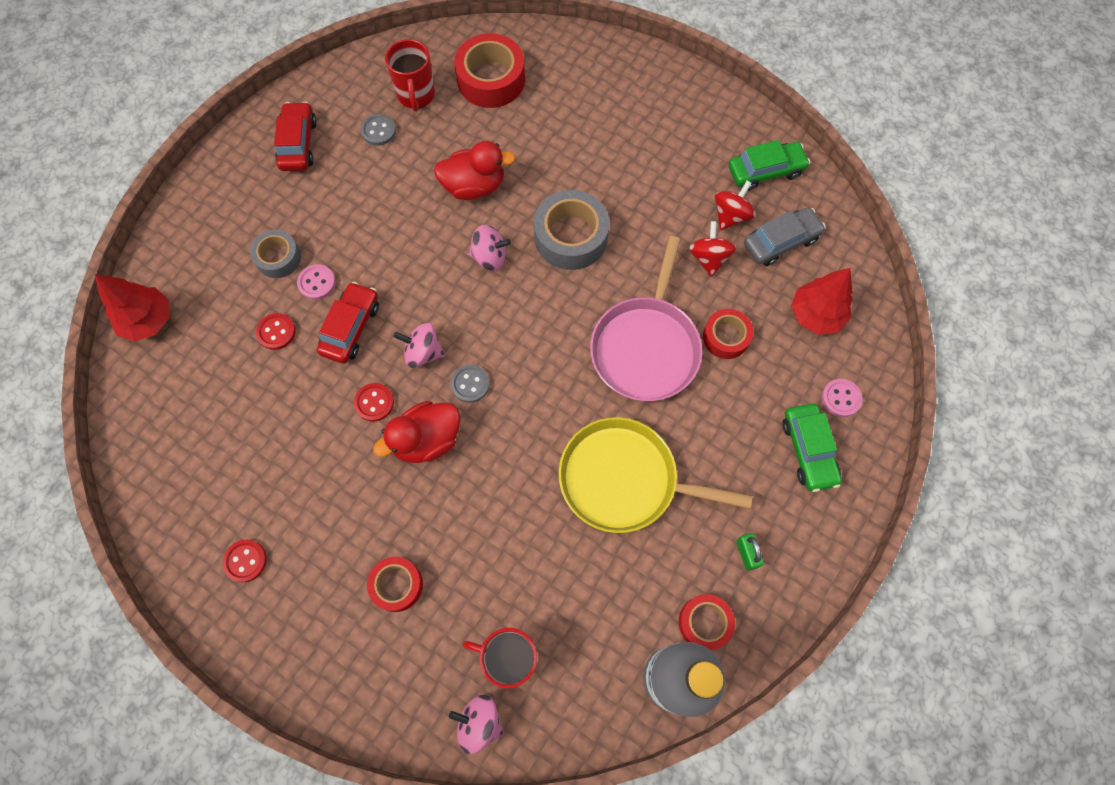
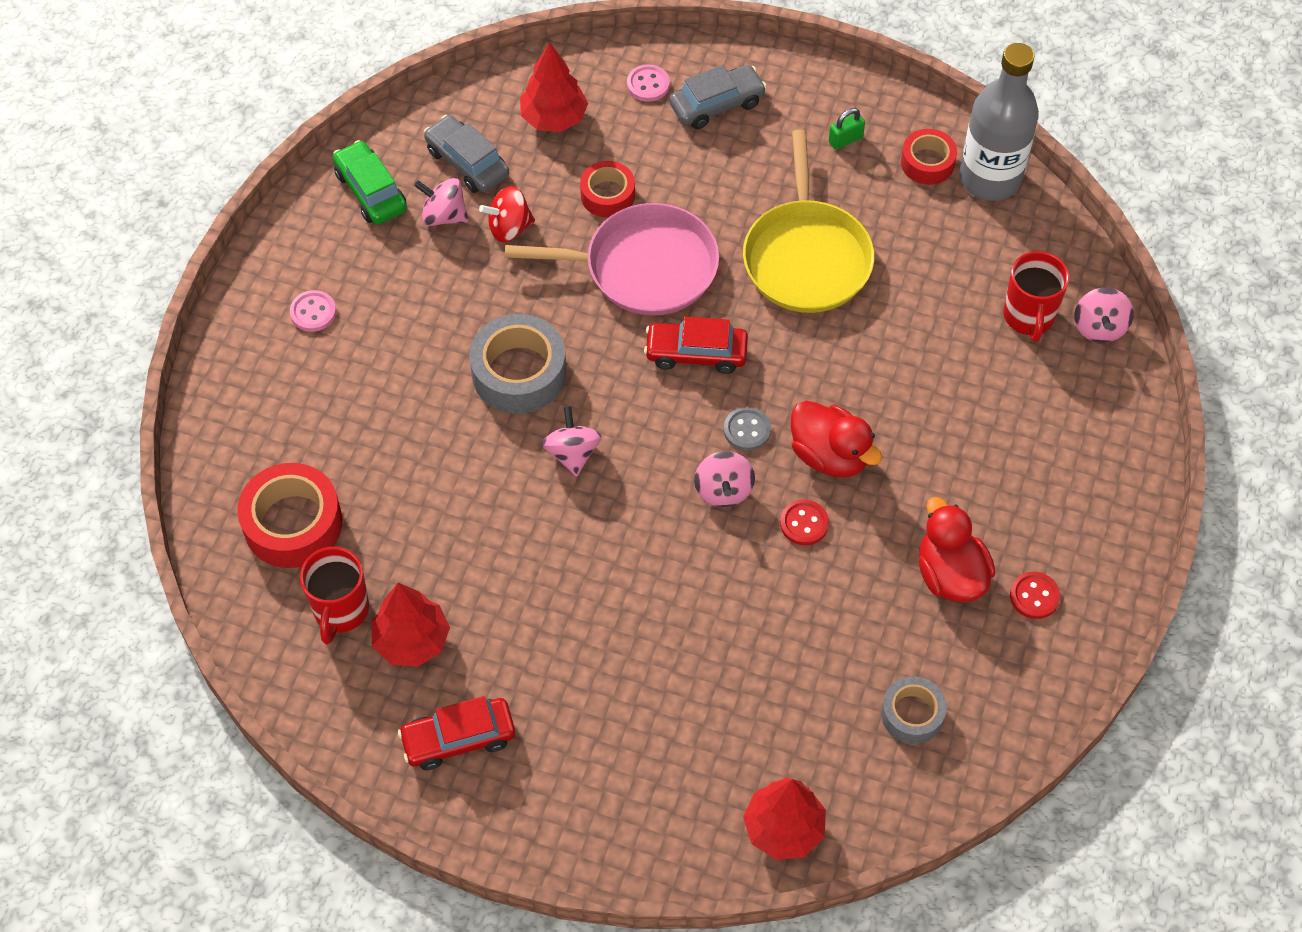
camera: 105 degrees left, 10 degrees down
(276, 332) = (749, 664): red button -> none
(278, 258) = (644, 700): grey tape -> grey tape (912, 714)
(316, 283) = (666, 640): pink button -> pink button (313, 312)
(351, 328) = (716, 580): red car -> red car (696, 353)
(378, 131) = (412, 640): grey button -> red tree
(397, 585) = (999, 438): red tape -> none
(416, 95) = (341, 610): red mug -> red mug turned 120 degrees clockwise
(474, 186) = (472, 498): red duck -> red duck (950, 574)
(731, 215) = (444, 216): red spinning top -> pink spinning top
(808, 450) = (717, 104): green car -> grey car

########################################

Output the data above exactly. Drop every picture.

camera: 105 degrees left, 10 degrees down
(276, 332) = (749, 664): red button -> none
(278, 258) = (644, 700): grey tape -> grey tape (912, 714)
(316, 283) = (666, 640): pink button -> pink button (313, 312)
(351, 328) = (716, 580): red car -> red car (696, 353)
(378, 131) = (412, 640): grey button -> red tree
(397, 585) = (999, 438): red tape -> none
(416, 95) = (341, 610): red mug -> red mug turned 120 degrees clockwise
(474, 186) = (472, 498): red duck -> red duck (950, 574)
(731, 215) = (444, 216): red spinning top -> pink spinning top
(808, 450) = (717, 104): green car -> grey car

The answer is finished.